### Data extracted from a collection
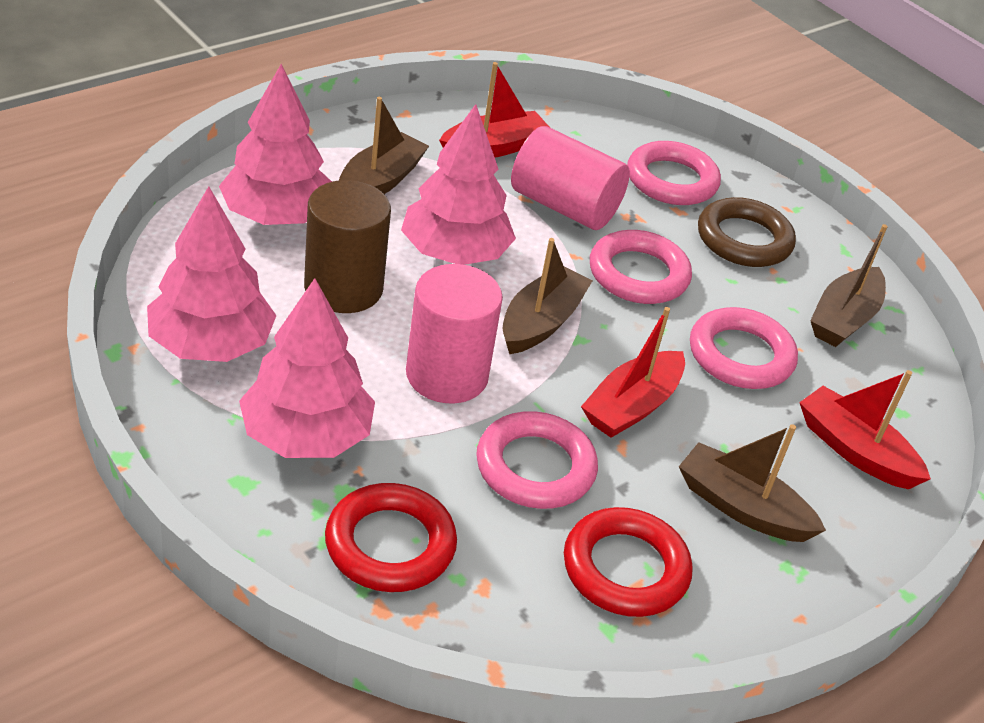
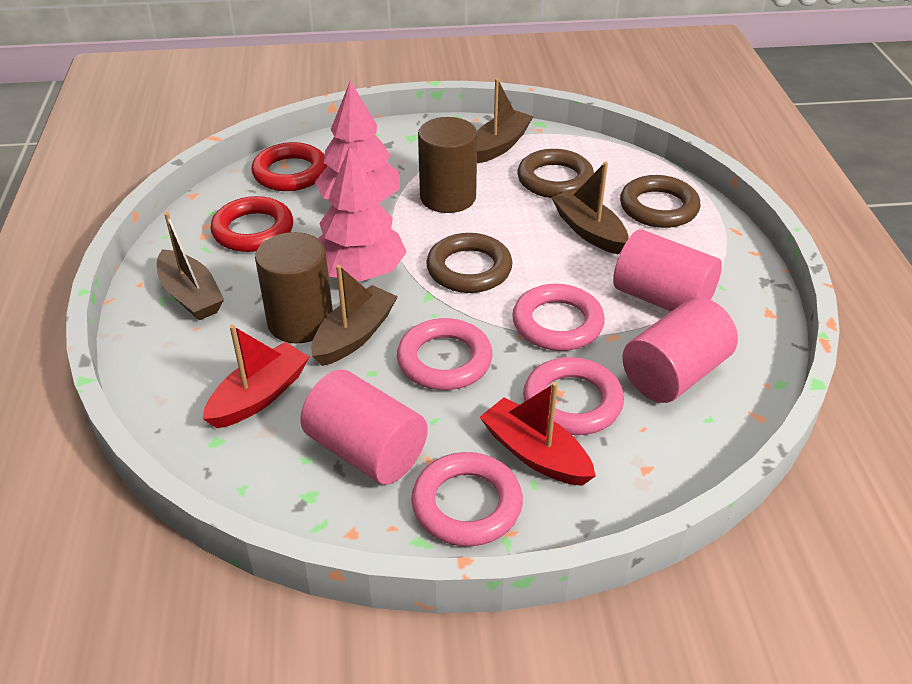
brown cylinder: 1 -> 2
brown ring: 1 -> 3
pink cylinder: 2 -> 3
pink tree: 4 -> 2
red boat: 3 -> 2

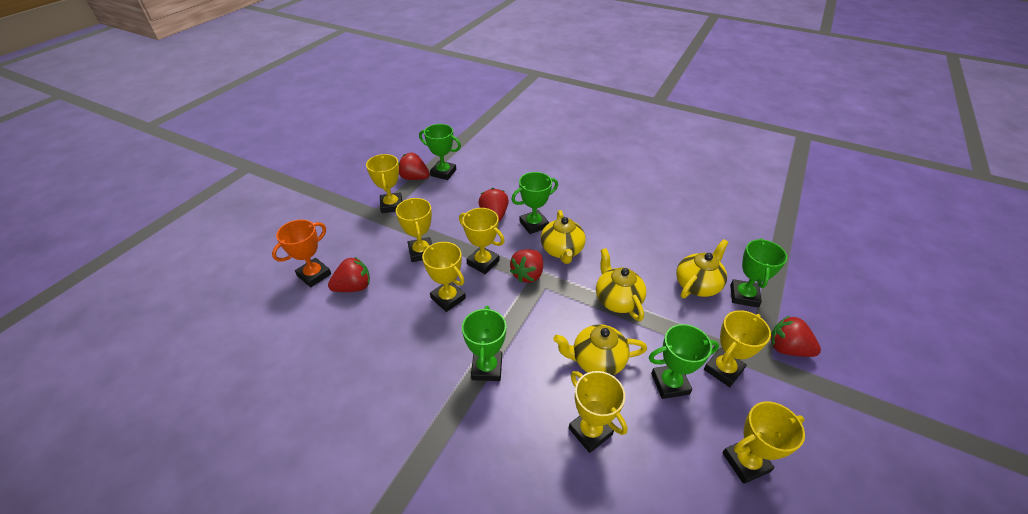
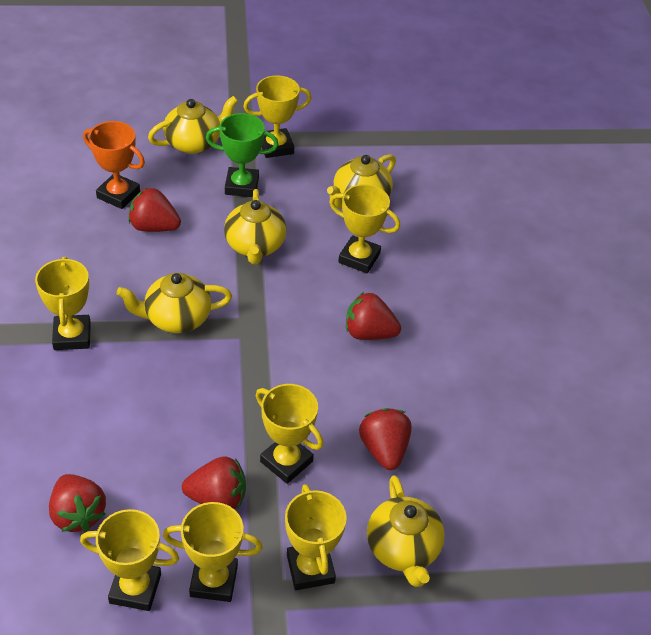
green trophy: 5 -> 1
yellow teapot: 4 -> 5

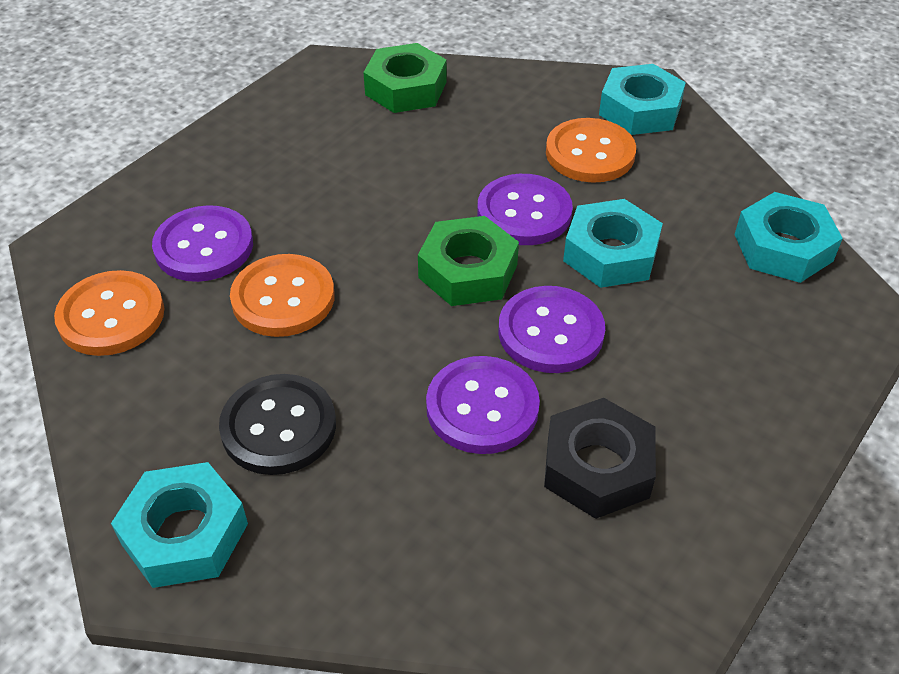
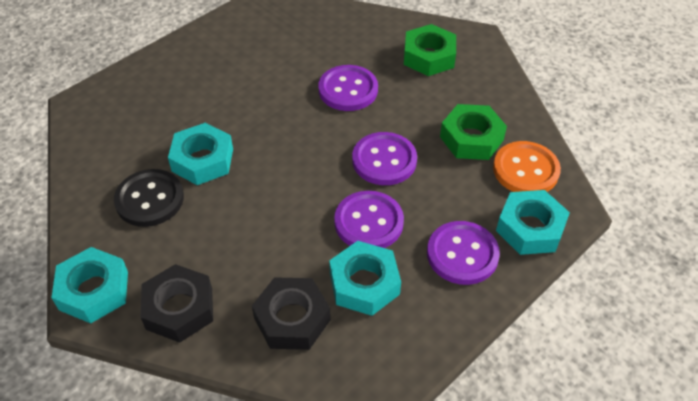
black nut: 1 -> 2
orange button: 3 -> 1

### Your goal
What the answer needs is every line from the one containing "pink tree: 4 -> 2" through the final line of the data above, copied exactly, without pictures.

### Task answer
pink tree: 4 -> 2
red boat: 3 -> 2

green trophy: 5 -> 1
yellow teapot: 4 -> 5

black nut: 1 -> 2
orange button: 3 -> 1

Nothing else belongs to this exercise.